Collect every line in the records below that contains the word "blue".

ENTRIES PROVIDED below:

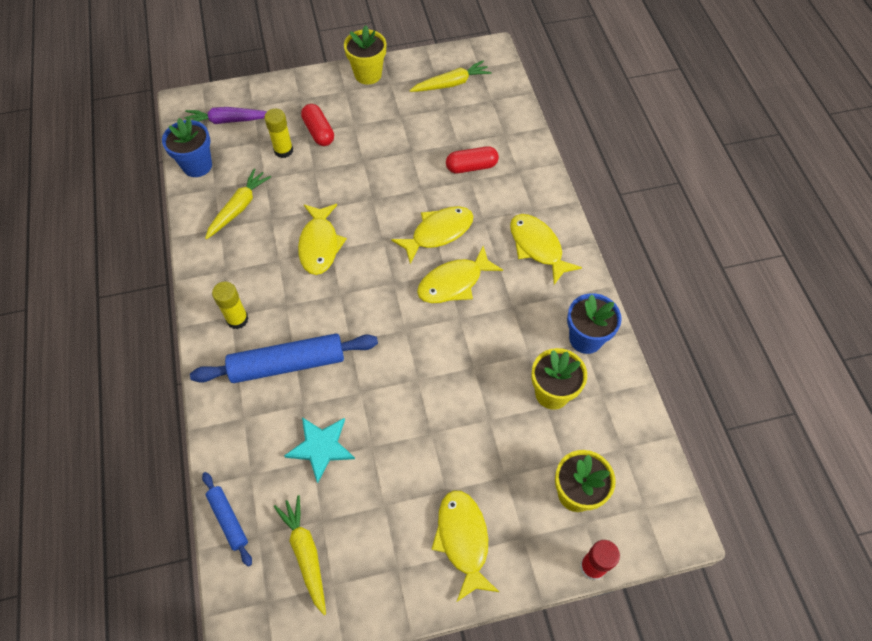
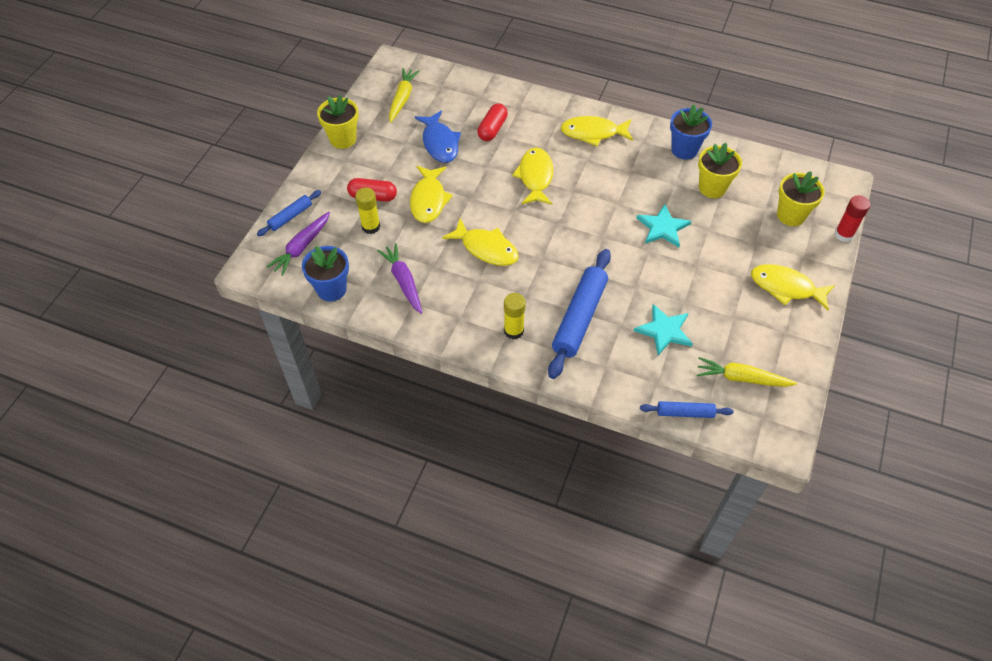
camera: 55 degrees left, 5 degrees down
yellow carrot [205,168,271,239] -> purple carrot [377,243,422,314]
yellow fish [417,246,503,303] -> yellow fish moved to [410,166,453,223]
none -> blue rolling pin [257,190,321,236]
none -> blue fish [415,110,461,163]
none -> turquoise star [636,204,691,247]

End of ENTRIES PROVIDED.

**RESPONSE TO THIS TASK**.
none -> blue rolling pin [257,190,321,236]
none -> blue fish [415,110,461,163]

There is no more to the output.